__EXERCISE INSTRUCTIONS__: Your answer should consist only of the records, copied exactly, with the images removed.

(Records from a data collection)
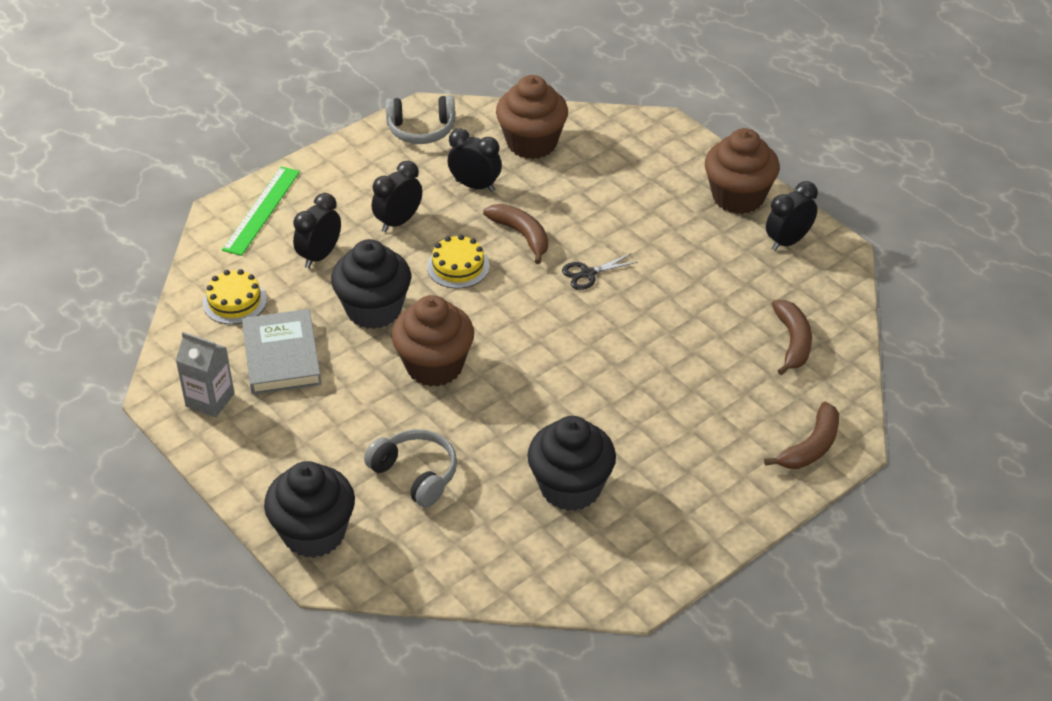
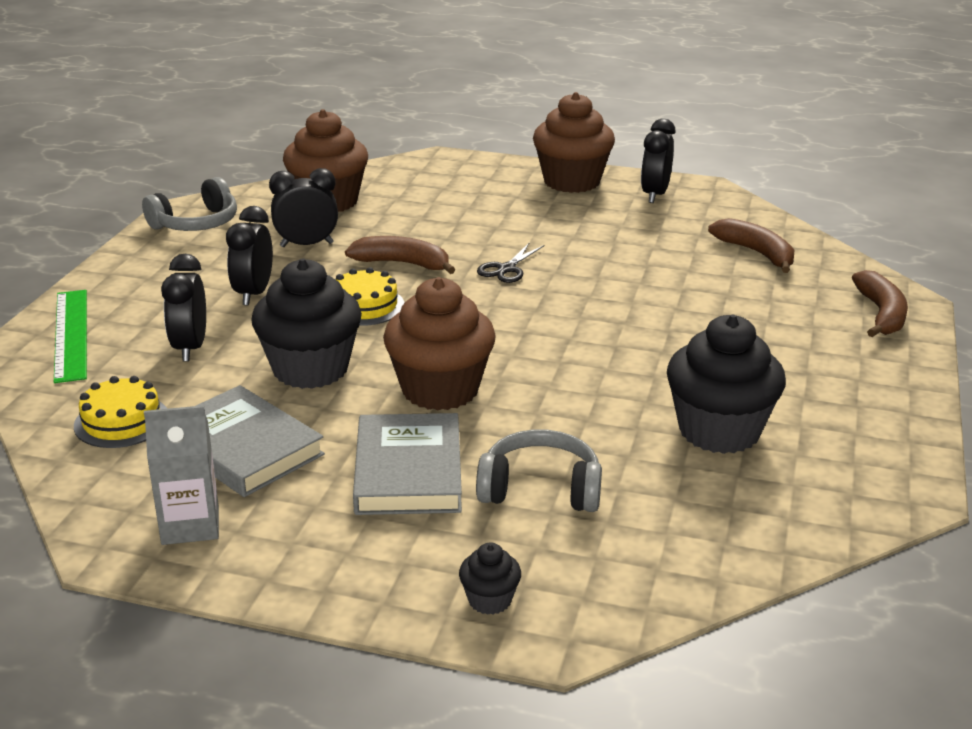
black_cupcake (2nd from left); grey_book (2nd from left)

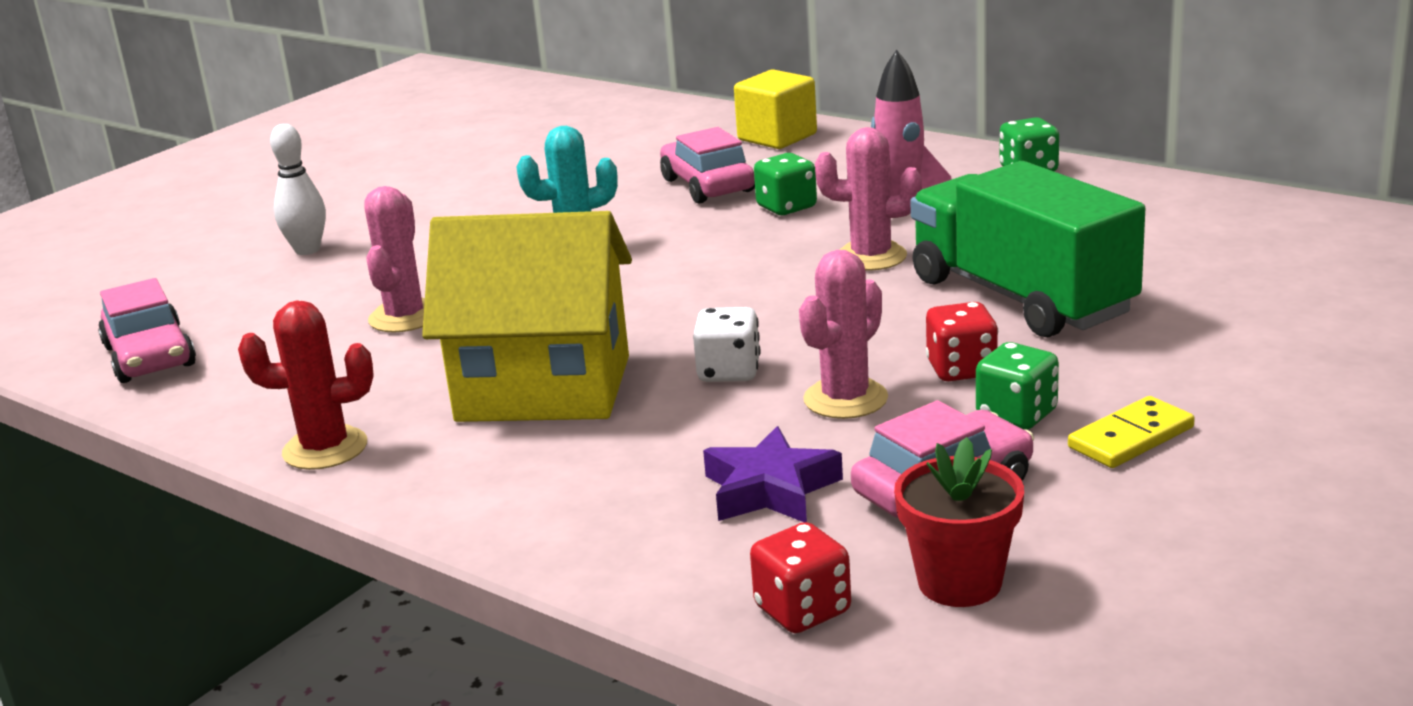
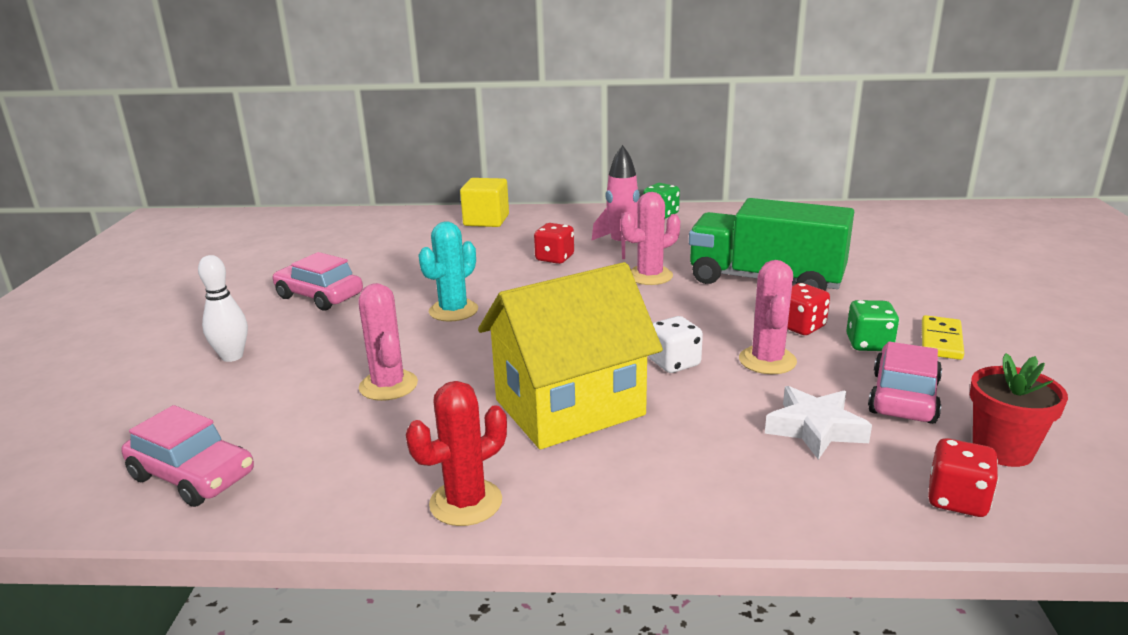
pink_car (2nd from left); red_dice (1st from left); white_star

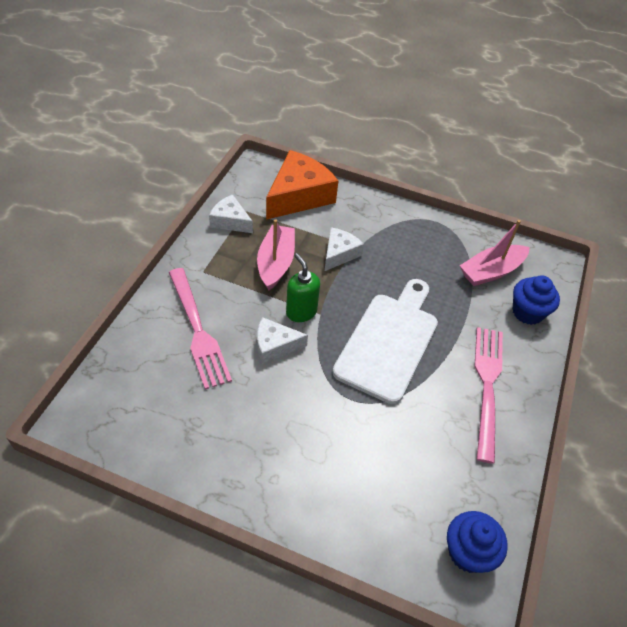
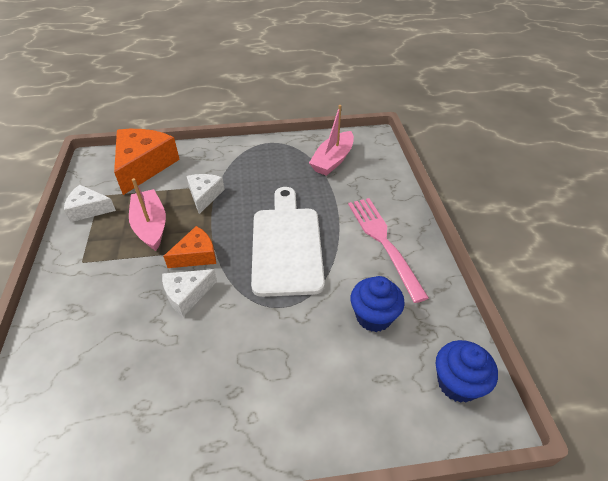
orange_cheese (2nd from left); pink_fork (1st from left in the first image); blue_cupcake (1st from left)

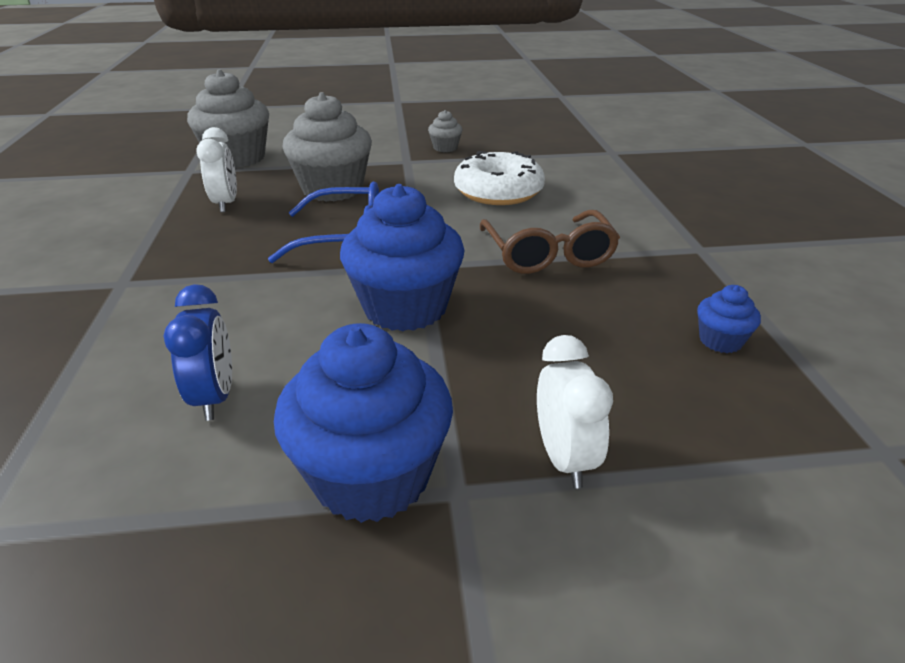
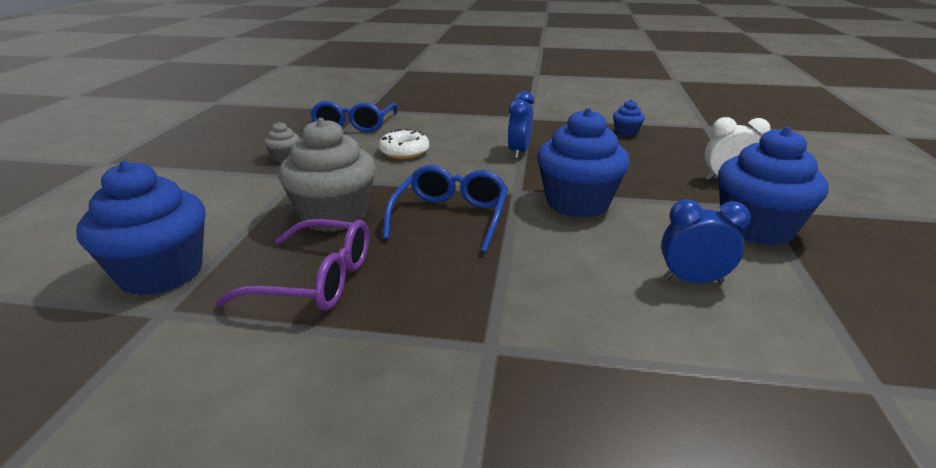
blue_cupcake (1st from left); purple_glasses; white_donut; blue_clock (1st from left); blue_glasses (1st from left)

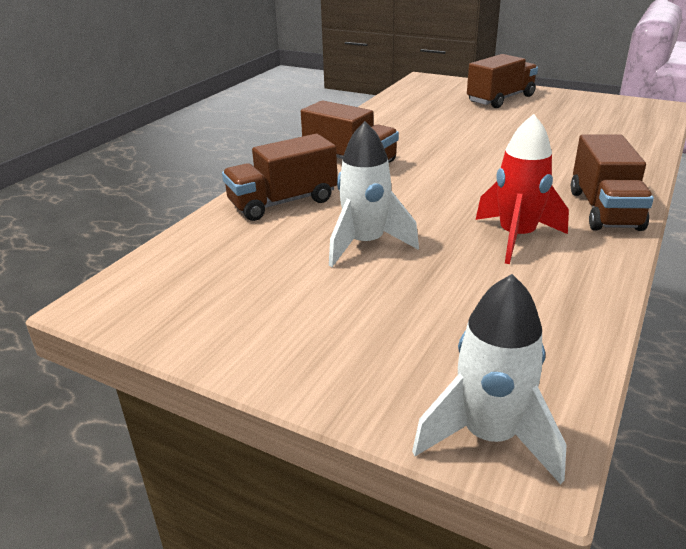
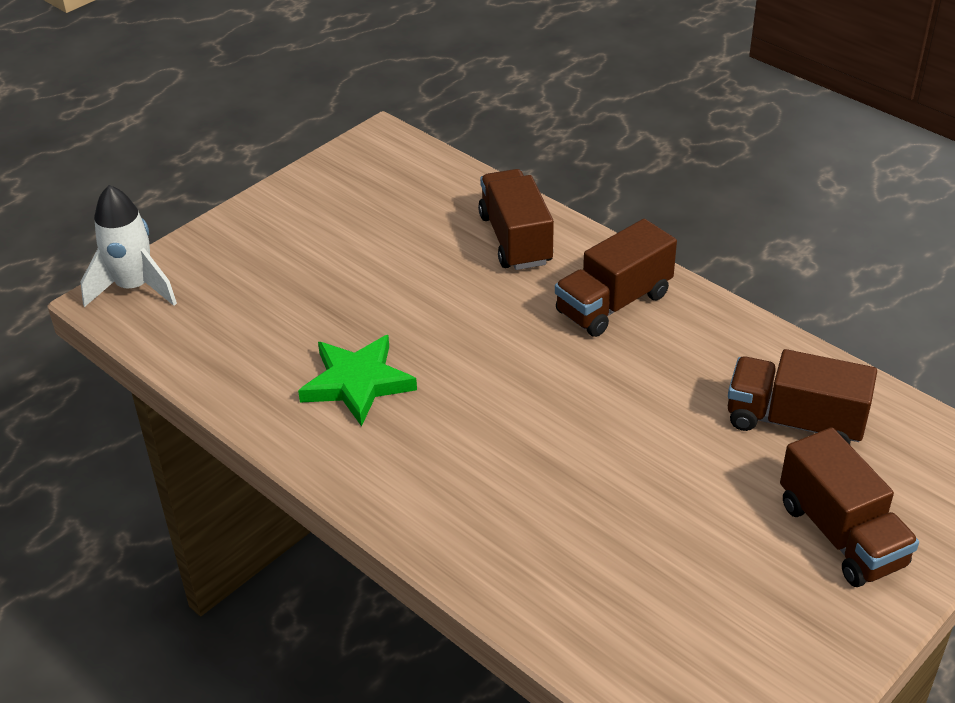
green_star; white_rocket (1st from left in the first image); brown_truck (3rd from left)

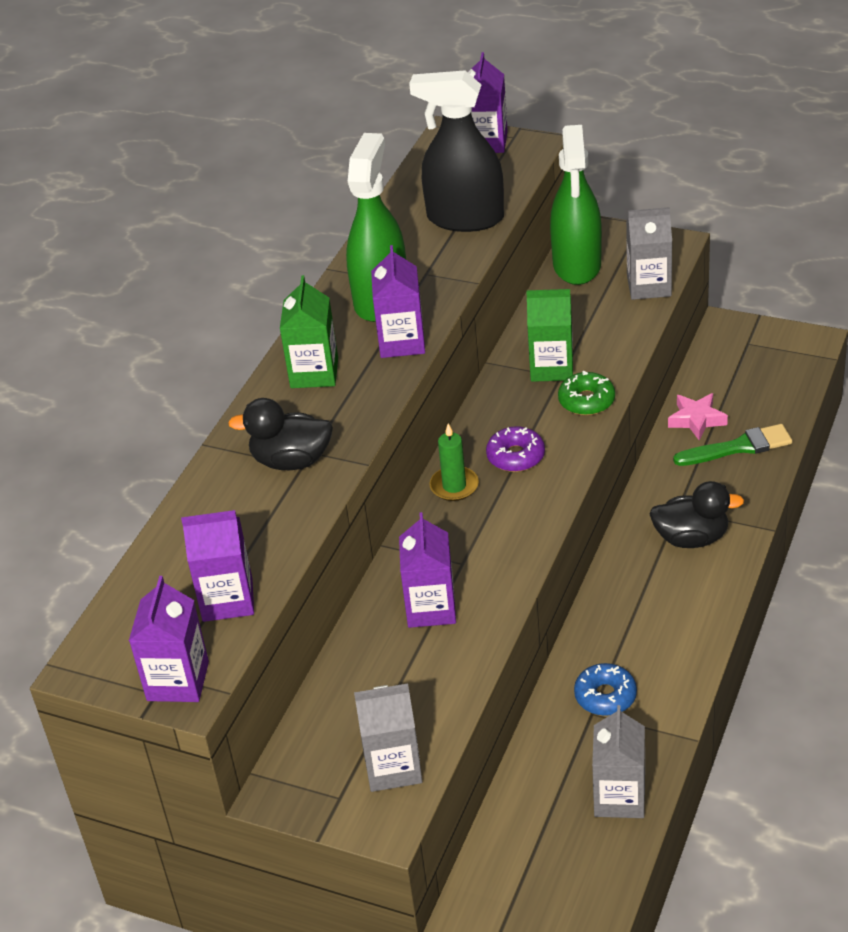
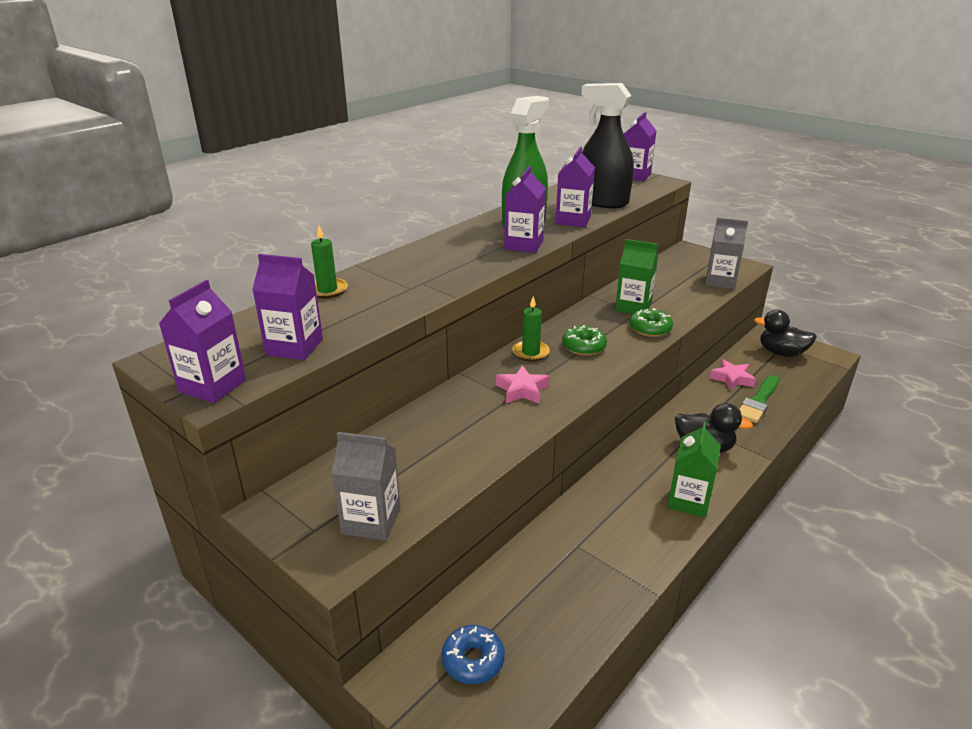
green_spray_bottle (2nd from left in the first image); green_carton (2nd from left); black_duck (2nd from left); green_brush; green_donut (1st from left); purple_carton (4th from left); blue_donut; grey_carton (2nd from left in the first image); green_candle (1st from left); pink_star (1st from left)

__WRITTEN REPLY__:
black_cupcake (2nd from left); grey_book (2nd from left)

pink_car (2nd from left); red_dice (1st from left); white_star

orange_cheese (2nd from left); pink_fork (1st from left in the first image); blue_cupcake (1st from left)

blue_cupcake (1st from left); purple_glasses; white_donut; blue_clock (1st from left); blue_glasses (1st from left)

green_star; white_rocket (1st from left in the first image); brown_truck (3rd from left)

green_spray_bottle (2nd from left in the first image); green_carton (2nd from left); black_duck (2nd from left); green_brush; green_donut (1st from left); purple_carton (4th from left); blue_donut; grey_carton (2nd from left in the first image); green_candle (1st from left); pink_star (1st from left)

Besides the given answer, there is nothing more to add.